• **Your task**: Among the entries below, find the lines with the word "yellow" and copy them.

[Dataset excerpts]
........

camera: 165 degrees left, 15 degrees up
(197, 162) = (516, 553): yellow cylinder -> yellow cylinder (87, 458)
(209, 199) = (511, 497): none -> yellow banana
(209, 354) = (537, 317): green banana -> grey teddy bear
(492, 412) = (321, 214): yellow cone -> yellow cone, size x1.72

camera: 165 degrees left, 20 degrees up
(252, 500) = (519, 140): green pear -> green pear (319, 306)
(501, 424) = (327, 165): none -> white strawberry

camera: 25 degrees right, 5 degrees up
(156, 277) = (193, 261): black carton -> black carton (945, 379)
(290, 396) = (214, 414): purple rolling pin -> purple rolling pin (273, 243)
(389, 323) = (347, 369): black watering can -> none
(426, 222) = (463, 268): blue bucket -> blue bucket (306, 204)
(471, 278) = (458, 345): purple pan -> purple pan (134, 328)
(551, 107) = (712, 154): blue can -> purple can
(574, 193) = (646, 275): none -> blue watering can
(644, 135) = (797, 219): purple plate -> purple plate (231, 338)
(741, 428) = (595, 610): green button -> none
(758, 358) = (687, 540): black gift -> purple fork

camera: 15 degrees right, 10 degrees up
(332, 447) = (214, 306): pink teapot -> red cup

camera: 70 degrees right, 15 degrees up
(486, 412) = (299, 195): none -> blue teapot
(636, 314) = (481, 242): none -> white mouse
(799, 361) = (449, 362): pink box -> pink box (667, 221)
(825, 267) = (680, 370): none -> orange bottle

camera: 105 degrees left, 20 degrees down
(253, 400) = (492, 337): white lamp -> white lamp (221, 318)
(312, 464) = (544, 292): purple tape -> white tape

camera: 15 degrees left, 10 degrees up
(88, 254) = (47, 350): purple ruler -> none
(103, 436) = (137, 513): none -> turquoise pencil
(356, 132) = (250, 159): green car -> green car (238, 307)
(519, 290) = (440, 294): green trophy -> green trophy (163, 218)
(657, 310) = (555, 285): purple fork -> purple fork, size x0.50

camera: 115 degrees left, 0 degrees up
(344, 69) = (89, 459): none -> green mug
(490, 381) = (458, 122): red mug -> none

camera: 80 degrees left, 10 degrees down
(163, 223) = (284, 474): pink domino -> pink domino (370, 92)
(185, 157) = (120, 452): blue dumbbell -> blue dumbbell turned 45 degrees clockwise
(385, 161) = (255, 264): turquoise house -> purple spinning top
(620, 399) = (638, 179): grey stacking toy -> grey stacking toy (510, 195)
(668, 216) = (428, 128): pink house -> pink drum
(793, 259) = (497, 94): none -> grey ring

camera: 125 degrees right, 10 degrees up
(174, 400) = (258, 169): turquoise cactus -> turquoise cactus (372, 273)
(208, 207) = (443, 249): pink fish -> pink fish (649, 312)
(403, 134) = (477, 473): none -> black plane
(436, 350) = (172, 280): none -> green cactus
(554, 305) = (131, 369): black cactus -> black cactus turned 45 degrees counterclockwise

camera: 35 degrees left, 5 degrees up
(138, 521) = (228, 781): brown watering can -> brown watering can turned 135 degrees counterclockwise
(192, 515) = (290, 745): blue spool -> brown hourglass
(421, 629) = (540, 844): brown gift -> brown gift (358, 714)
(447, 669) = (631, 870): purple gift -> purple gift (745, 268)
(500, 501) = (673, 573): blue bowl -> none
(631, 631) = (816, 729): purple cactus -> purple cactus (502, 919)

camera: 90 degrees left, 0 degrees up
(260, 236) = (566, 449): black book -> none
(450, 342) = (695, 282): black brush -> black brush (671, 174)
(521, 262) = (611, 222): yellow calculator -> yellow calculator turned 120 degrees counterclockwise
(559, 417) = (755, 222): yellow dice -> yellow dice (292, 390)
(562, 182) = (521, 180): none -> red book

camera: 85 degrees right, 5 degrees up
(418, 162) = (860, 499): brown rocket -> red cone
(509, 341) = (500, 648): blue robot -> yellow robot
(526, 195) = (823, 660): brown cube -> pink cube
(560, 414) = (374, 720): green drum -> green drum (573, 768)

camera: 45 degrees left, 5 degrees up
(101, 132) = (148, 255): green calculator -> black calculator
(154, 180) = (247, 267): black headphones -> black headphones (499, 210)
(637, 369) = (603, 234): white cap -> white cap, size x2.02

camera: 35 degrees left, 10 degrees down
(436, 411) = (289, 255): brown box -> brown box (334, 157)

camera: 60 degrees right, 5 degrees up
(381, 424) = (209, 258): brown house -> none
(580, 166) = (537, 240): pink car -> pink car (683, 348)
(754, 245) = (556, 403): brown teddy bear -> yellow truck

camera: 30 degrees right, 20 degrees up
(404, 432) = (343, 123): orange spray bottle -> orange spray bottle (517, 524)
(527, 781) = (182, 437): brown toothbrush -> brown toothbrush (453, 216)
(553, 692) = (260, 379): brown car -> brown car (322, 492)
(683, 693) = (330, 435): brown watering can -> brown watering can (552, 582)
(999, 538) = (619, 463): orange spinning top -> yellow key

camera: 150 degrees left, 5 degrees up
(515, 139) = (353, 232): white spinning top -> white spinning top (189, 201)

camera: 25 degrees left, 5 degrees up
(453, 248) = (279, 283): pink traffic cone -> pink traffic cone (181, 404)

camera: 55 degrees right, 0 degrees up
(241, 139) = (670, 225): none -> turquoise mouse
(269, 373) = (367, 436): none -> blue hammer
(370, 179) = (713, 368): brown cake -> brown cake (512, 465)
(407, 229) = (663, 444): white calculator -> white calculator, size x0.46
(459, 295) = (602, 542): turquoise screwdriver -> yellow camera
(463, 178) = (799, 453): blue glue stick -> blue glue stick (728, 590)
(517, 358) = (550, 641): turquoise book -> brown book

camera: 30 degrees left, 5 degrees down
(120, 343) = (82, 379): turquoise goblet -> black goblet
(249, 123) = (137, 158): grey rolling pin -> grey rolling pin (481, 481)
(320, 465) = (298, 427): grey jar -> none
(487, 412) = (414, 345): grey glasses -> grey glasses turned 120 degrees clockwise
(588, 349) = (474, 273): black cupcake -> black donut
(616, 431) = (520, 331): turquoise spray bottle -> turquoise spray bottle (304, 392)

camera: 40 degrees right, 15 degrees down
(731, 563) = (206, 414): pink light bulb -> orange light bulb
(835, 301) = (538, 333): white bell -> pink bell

........

• **Solution for this task**:
(197, 162) = (516, 553): yellow cylinder -> yellow cylinder (87, 458)
(209, 199) = (511, 497): none -> yellow banana
(492, 412) = (321, 214): yellow cone -> yellow cone, size x1.72
(521, 262) = (611, 222): yellow calculator -> yellow calculator turned 120 degrees counterclockwise
(559, 417) = (755, 222): yellow dice -> yellow dice (292, 390)
(509, 341) = (500, 648): blue robot -> yellow robot
(754, 245) = (556, 403): brown teddy bear -> yellow truck
(999, 538) = (619, 463): orange spinning top -> yellow key
(459, 295) = (602, 542): turquoise screwdriver -> yellow camera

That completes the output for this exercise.